__Before-and-after scene images__.

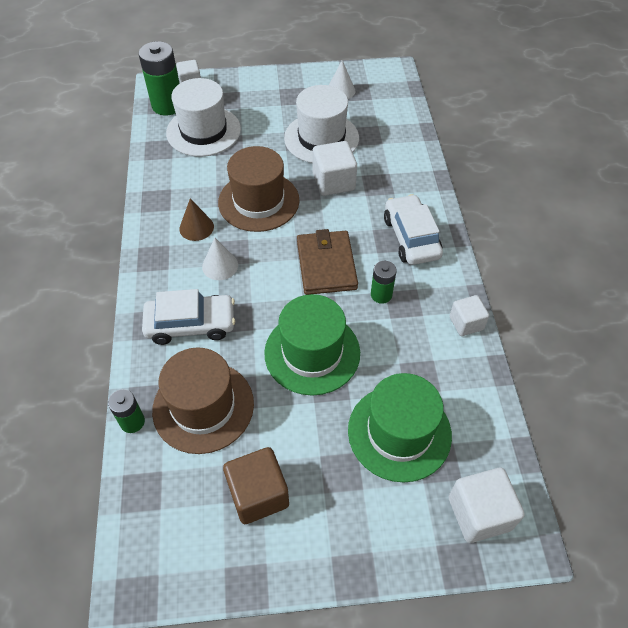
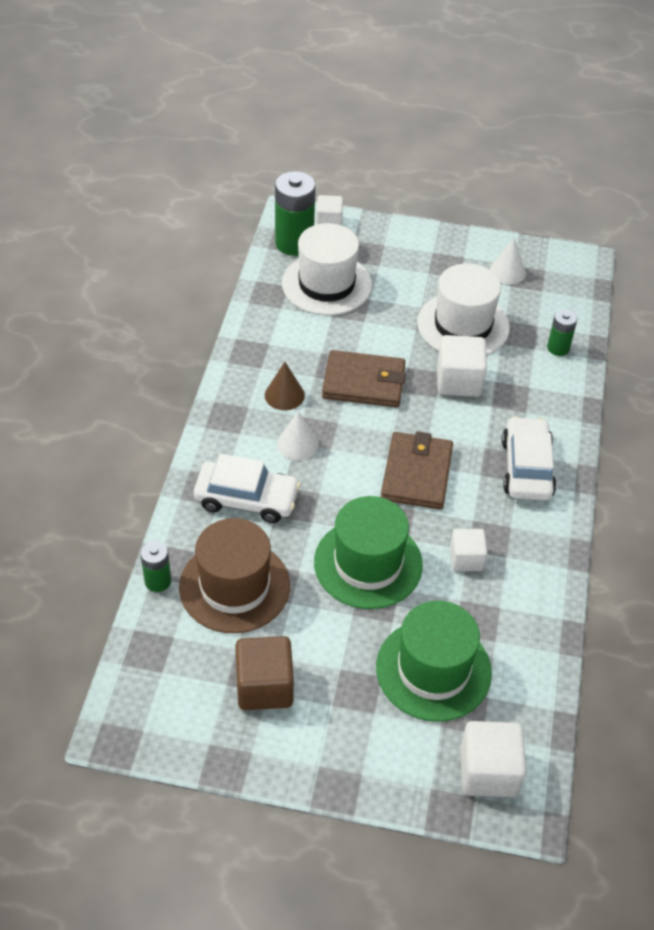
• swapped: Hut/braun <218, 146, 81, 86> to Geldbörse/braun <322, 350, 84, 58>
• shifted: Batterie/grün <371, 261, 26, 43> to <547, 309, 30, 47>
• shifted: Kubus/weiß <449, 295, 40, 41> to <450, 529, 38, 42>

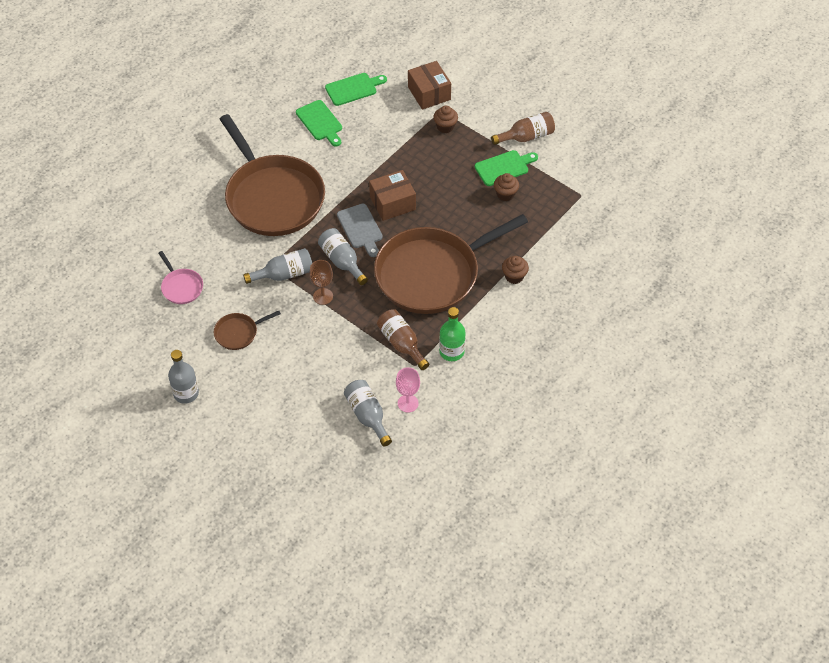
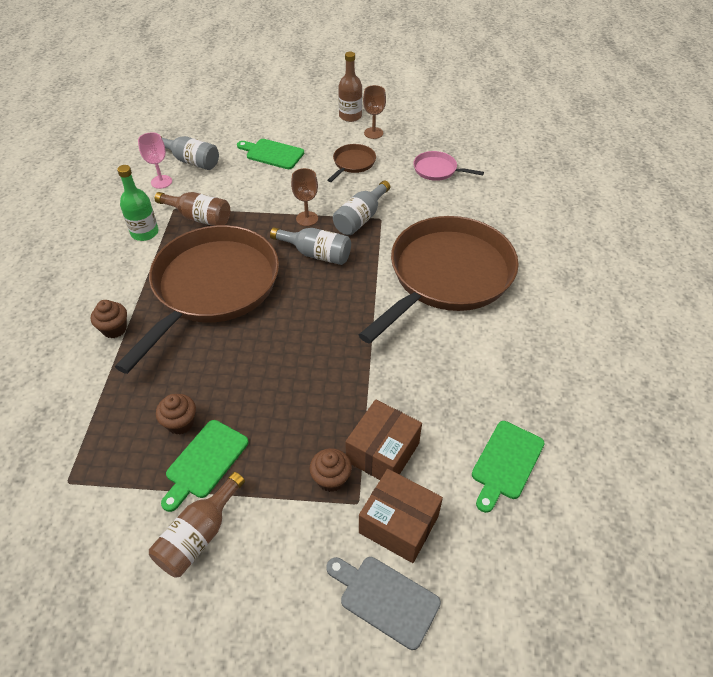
• repainted: Flasche/grau <168, 350, 31, 54> to Flasche/braun <338, 52, 24, 70>
• rotated: Pfanne/braun <220, 114, 105, 122> = <359, 216, 160, 128> 105 degrees clockwise
• shifted: Schneidebrett/grün <296, 100, 46, 46> to <237, 139, 67, 30>
• shifted: Schneidebrett/grau <337, 204, 46, 53> to <326, 557, 115, 93>
• shifted: Schachtel/braun <369, 170, 47, 51> to <345, 399, 77, 81>
• new: Kelch/braun <363, 85, 23, 54>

__Exercise directions__.
Among the records above, find each line holding the string "grau" and pull it out.

__Result__.
• repainted: Flasche/grau <168, 350, 31, 54> to Flasche/braun <338, 52, 24, 70>
• shifted: Schneidebrett/grau <337, 204, 46, 53> to <326, 557, 115, 93>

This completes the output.